■ Problem statement ■
To complete the exercise, repeat every record exactly as it stands.

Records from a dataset
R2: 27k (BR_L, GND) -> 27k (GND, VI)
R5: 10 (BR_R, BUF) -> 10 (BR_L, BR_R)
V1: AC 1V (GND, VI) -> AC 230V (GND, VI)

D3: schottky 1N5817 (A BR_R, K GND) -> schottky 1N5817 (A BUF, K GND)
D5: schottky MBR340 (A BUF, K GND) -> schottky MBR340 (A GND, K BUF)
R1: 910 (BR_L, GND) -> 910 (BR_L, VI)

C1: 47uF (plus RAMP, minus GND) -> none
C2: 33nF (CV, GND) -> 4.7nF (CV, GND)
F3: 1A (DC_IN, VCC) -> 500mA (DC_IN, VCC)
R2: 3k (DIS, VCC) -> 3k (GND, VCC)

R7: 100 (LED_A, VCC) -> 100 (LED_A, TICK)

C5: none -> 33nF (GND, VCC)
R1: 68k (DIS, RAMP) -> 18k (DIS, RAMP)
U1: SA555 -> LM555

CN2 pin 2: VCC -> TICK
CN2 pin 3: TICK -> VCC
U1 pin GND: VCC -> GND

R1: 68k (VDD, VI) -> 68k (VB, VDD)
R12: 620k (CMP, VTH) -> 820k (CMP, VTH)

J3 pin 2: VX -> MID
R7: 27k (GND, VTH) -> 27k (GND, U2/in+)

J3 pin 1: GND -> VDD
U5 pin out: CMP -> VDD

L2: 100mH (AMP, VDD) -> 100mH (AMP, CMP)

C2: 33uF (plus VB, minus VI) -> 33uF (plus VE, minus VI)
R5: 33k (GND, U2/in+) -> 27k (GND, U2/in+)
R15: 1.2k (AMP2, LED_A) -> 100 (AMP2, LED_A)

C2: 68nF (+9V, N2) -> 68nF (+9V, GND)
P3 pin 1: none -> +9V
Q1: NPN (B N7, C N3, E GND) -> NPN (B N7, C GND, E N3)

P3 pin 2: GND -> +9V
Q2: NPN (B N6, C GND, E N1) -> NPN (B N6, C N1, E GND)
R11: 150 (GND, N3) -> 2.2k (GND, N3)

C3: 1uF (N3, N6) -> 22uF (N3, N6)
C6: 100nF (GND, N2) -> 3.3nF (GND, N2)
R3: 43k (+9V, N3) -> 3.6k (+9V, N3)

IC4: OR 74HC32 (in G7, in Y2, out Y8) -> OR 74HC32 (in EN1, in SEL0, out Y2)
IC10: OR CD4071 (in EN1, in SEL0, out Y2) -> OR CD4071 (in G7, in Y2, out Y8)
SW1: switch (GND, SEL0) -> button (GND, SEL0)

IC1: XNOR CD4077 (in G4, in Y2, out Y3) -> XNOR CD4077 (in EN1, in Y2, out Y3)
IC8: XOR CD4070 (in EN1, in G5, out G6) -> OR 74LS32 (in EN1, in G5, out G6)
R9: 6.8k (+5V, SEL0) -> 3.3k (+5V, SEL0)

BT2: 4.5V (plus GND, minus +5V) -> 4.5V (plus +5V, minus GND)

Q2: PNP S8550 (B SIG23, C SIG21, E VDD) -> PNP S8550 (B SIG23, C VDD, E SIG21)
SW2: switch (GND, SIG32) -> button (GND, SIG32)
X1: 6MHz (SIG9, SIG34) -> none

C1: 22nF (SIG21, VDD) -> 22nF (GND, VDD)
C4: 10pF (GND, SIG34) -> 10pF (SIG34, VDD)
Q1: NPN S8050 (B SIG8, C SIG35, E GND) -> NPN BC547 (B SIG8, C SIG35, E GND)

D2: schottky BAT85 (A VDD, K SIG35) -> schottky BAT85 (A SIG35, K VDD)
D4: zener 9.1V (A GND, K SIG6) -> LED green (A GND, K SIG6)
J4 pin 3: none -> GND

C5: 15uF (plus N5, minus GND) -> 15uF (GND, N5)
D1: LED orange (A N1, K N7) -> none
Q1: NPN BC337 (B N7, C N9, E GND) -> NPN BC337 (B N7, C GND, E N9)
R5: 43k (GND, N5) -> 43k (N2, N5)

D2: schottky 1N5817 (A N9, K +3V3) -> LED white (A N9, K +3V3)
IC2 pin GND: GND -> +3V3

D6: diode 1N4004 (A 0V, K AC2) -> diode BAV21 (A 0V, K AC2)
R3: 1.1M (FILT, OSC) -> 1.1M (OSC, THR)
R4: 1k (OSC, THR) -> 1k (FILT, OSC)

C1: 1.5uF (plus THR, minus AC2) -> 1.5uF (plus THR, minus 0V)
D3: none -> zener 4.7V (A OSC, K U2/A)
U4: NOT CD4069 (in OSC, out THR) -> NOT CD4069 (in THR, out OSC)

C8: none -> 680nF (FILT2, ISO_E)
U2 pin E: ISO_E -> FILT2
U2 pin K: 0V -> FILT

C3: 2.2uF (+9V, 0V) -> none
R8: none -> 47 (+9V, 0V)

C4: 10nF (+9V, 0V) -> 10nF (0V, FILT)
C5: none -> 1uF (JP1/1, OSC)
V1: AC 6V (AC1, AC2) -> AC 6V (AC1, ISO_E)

■ Your response ■
R2: 27k (BR_L, GND) -> 27k (GND, VI)
R5: 10 (BR_R, BUF) -> 10 (BR_L, BR_R)
V1: AC 1V (GND, VI) -> AC 230V (GND, VI)

D3: schottky 1N5817 (A BR_R, K GND) -> schottky 1N5817 (A BUF, K GND)
D5: schottky MBR340 (A BUF, K GND) -> schottky MBR340 (A GND, K BUF)
R1: 910 (BR_L, GND) -> 910 (BR_L, VI)

C1: 47uF (plus RAMP, minus GND) -> none
C2: 33nF (CV, GND) -> 4.7nF (CV, GND)
F3: 1A (DC_IN, VCC) -> 500mA (DC_IN, VCC)
R2: 3k (DIS, VCC) -> 3k (GND, VCC)

R7: 100 (LED_A, VCC) -> 100 (LED_A, TICK)

C5: none -> 33nF (GND, VCC)
R1: 68k (DIS, RAMP) -> 18k (DIS, RAMP)
U1: SA555 -> LM555

CN2 pin 2: VCC -> TICK
CN2 pin 3: TICK -> VCC
U1 pin GND: VCC -> GND

R1: 68k (VDD, VI) -> 68k (VB, VDD)
R12: 620k (CMP, VTH) -> 820k (CMP, VTH)

J3 pin 2: VX -> MID
R7: 27k (GND, VTH) -> 27k (GND, U2/in+)

J3 pin 1: GND -> VDD
U5 pin out: CMP -> VDD

L2: 100mH (AMP, VDD) -> 100mH (AMP, CMP)

C2: 33uF (plus VB, minus VI) -> 33uF (plus VE, minus VI)
R5: 33k (GND, U2/in+) -> 27k (GND, U2/in+)
R15: 1.2k (AMP2, LED_A) -> 100 (AMP2, LED_A)

C2: 68nF (+9V, N2) -> 68nF (+9V, GND)
P3 pin 1: none -> +9V
Q1: NPN (B N7, C N3, E GND) -> NPN (B N7, C GND, E N3)

P3 pin 2: GND -> +9V
Q2: NPN (B N6, C GND, E N1) -> NPN (B N6, C N1, E GND)
R11: 150 (GND, N3) -> 2.2k (GND, N3)

C3: 1uF (N3, N6) -> 22uF (N3, N6)
C6: 100nF (GND, N2) -> 3.3nF (GND, N2)
R3: 43k (+9V, N3) -> 3.6k (+9V, N3)

IC4: OR 74HC32 (in G7, in Y2, out Y8) -> OR 74HC32 (in EN1, in SEL0, out Y2)
IC10: OR CD4071 (in EN1, in SEL0, out Y2) -> OR CD4071 (in G7, in Y2, out Y8)
SW1: switch (GND, SEL0) -> button (GND, SEL0)

IC1: XNOR CD4077 (in G4, in Y2, out Y3) -> XNOR CD4077 (in EN1, in Y2, out Y3)
IC8: XOR CD4070 (in EN1, in G5, out G6) -> OR 74LS32 (in EN1, in G5, out G6)
R9: 6.8k (+5V, SEL0) -> 3.3k (+5V, SEL0)

BT2: 4.5V (plus GND, minus +5V) -> 4.5V (plus +5V, minus GND)

Q2: PNP S8550 (B SIG23, C SIG21, E VDD) -> PNP S8550 (B SIG23, C VDD, E SIG21)
SW2: switch (GND, SIG32) -> button (GND, SIG32)
X1: 6MHz (SIG9, SIG34) -> none

C1: 22nF (SIG21, VDD) -> 22nF (GND, VDD)
C4: 10pF (GND, SIG34) -> 10pF (SIG34, VDD)
Q1: NPN S8050 (B SIG8, C SIG35, E GND) -> NPN BC547 (B SIG8, C SIG35, E GND)

D2: schottky BAT85 (A VDD, K SIG35) -> schottky BAT85 (A SIG35, K VDD)
D4: zener 9.1V (A GND, K SIG6) -> LED green (A GND, K SIG6)
J4 pin 3: none -> GND

C5: 15uF (plus N5, minus GND) -> 15uF (GND, N5)
D1: LED orange (A N1, K N7) -> none
Q1: NPN BC337 (B N7, C N9, E GND) -> NPN BC337 (B N7, C GND, E N9)
R5: 43k (GND, N5) -> 43k (N2, N5)

D2: schottky 1N5817 (A N9, K +3V3) -> LED white (A N9, K +3V3)
IC2 pin GND: GND -> +3V3

D6: diode 1N4004 (A 0V, K AC2) -> diode BAV21 (A 0V, K AC2)
R3: 1.1M (FILT, OSC) -> 1.1M (OSC, THR)
R4: 1k (OSC, THR) -> 1k (FILT, OSC)

C1: 1.5uF (plus THR, minus AC2) -> 1.5uF (plus THR, minus 0V)
D3: none -> zener 4.7V (A OSC, K U2/A)
U4: NOT CD4069 (in OSC, out THR) -> NOT CD4069 (in THR, out OSC)

C8: none -> 680nF (FILT2, ISO_E)
U2 pin E: ISO_E -> FILT2
U2 pin K: 0V -> FILT

C3: 2.2uF (+9V, 0V) -> none
R8: none -> 47 (+9V, 0V)

C4: 10nF (+9V, 0V) -> 10nF (0V, FILT)
C5: none -> 1uF (JP1/1, OSC)
V1: AC 6V (AC1, AC2) -> AC 6V (AC1, ISO_E)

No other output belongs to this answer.